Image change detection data

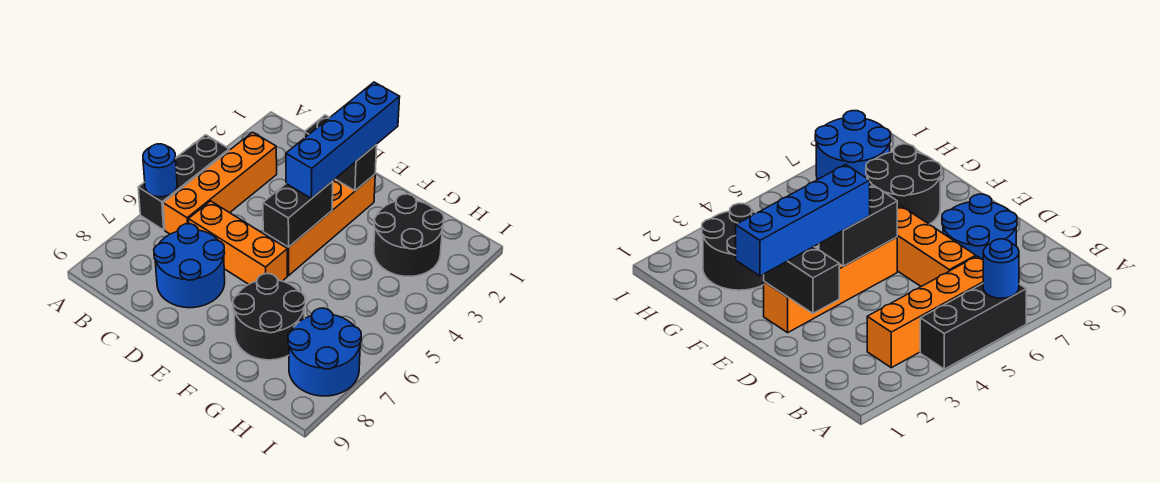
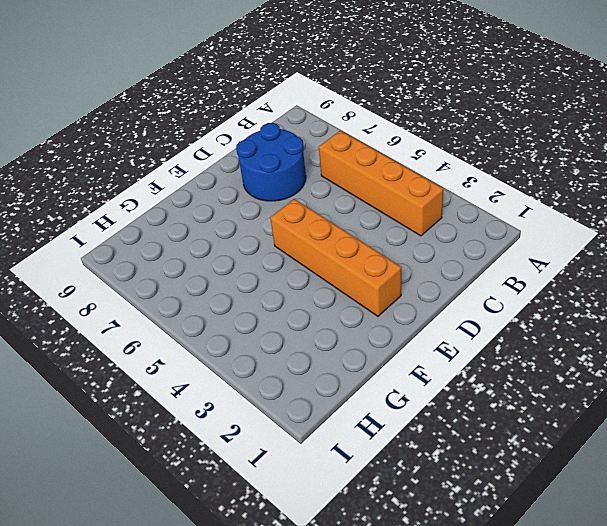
none -> black brick A4:A6 level 1
none -> orange brick C6:E6 level 1
none -> black round brick F7:G8 level 1

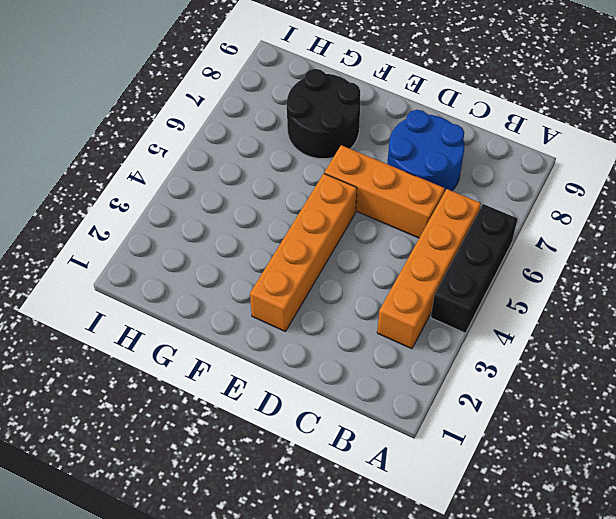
none -> black round brick G2:H3 level 1
none -> blue round brick H7:I8 level 1
none -> blue round brick A6 level 2

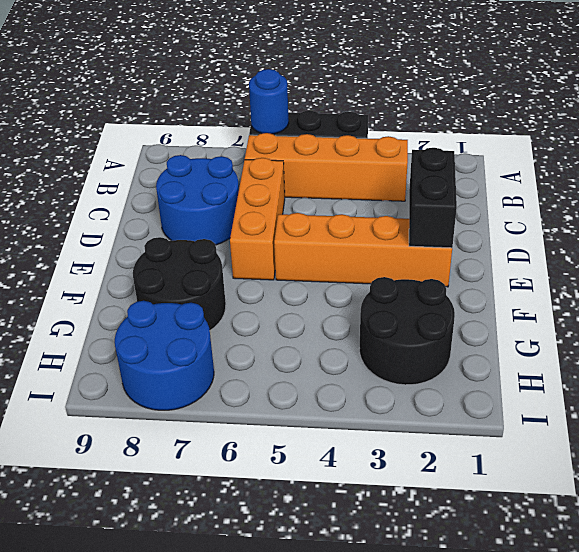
none -> black brick E4:E5 level 2
none -> blue brick E1:E4 level 3

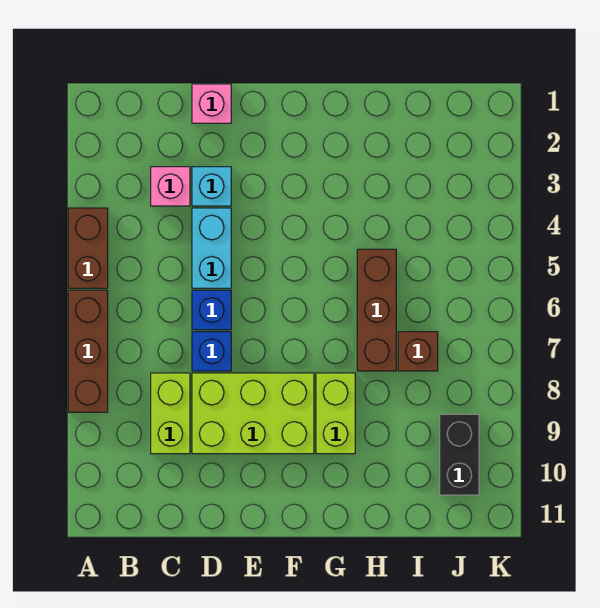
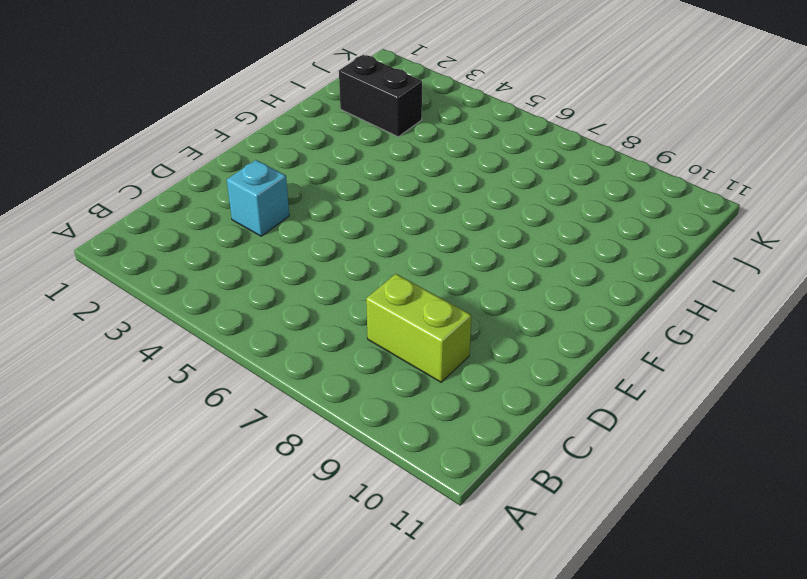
black brick I2:I3 level 1 -> black brick J9:J10 level 1
none -> brown brick A4:A5 level 1
none -> brown brick A6:A8 level 1
none -> pink brick C3 level 1

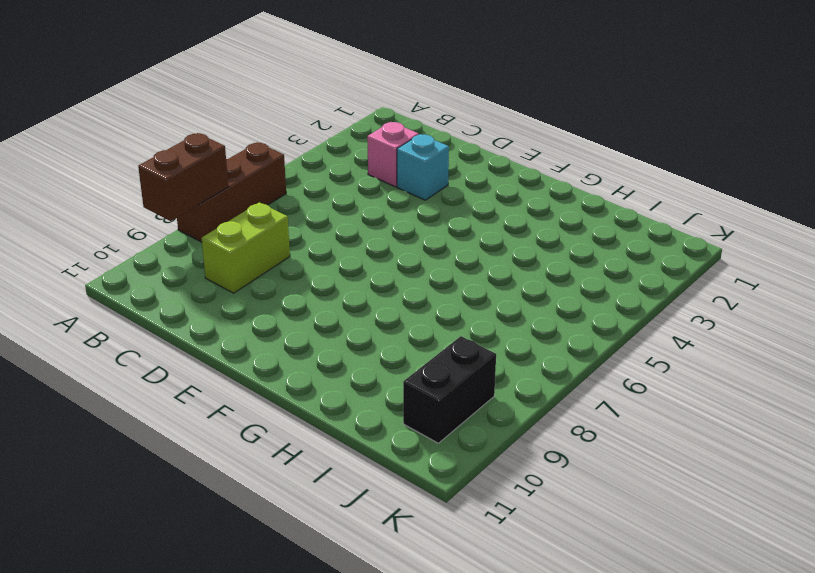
brown brick A8:A9 level 2 -> brown brick A4:A5 level 1
none -> pink brick D1 level 1
none -> cyan brick D4:D5 level 1
none -> blue brick D6 level 1

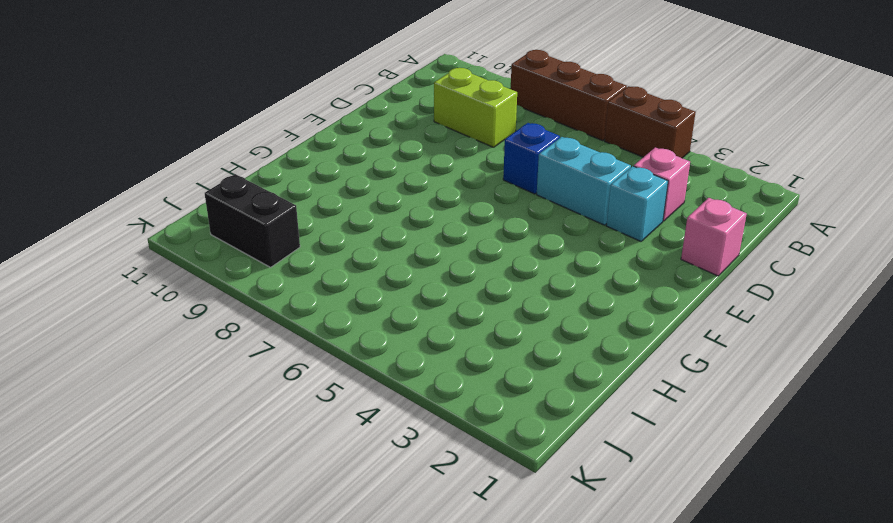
none -> blue brick D7 level 1
none -> lime brick D8:F9 level 1
none -> lime brick G8:G9 level 1

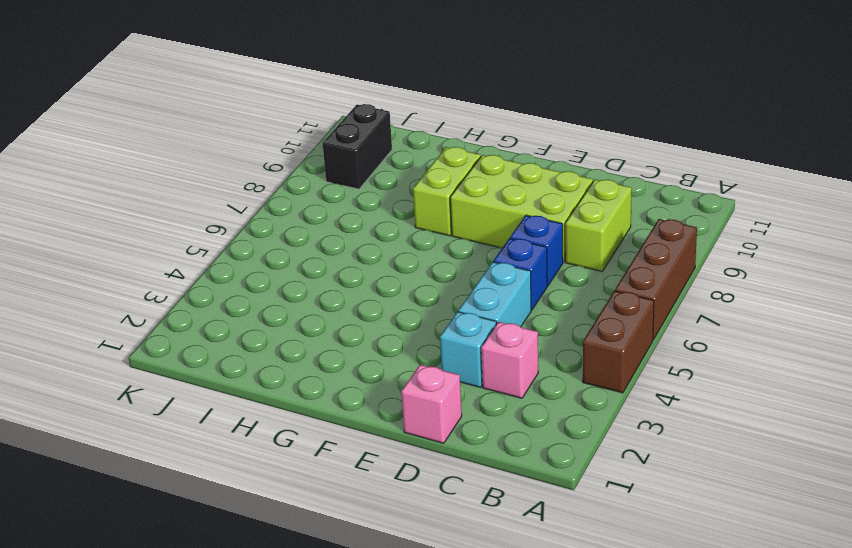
none -> brown brick H5:H7 level 1
none -> brown brick I7 level 1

PROBLEM STATEMENT: Given the entries above, say how many lines include the word "round", and write nothing besides the number.

RESPONSE TO THIS EXERCISE: 4